* **THE PROBLEM**
Print every line of the data exactly as shown.

——————

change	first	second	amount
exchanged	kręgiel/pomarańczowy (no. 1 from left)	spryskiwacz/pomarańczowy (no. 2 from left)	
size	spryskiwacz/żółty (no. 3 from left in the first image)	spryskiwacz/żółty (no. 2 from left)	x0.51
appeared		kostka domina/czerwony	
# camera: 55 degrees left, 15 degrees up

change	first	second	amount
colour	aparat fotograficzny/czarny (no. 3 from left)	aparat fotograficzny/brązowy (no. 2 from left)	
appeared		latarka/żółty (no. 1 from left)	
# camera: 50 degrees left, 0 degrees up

——————

* **TASK SOLUTION**
change	first	second	amount
exchanged	kręgiel/pomarańczowy (no. 1 from left)	spryskiwacz/pomarańczowy (no. 2 from left)	
size	spryskiwacz/żółty (no. 3 from left in the first image)	spryskiwacz/żółty (no. 2 from left)	x0.51
appeared		kostka domina/czerwony	
# camera: 55 degrees left, 15 degrees up

change	first	second	amount
colour	aparat fotograficzny/czarny (no. 3 from left)	aparat fotograficzny/brązowy (no. 2 from left)	
appeared		latarka/żółty (no. 1 from left)	
# camera: 50 degrees left, 0 degrees up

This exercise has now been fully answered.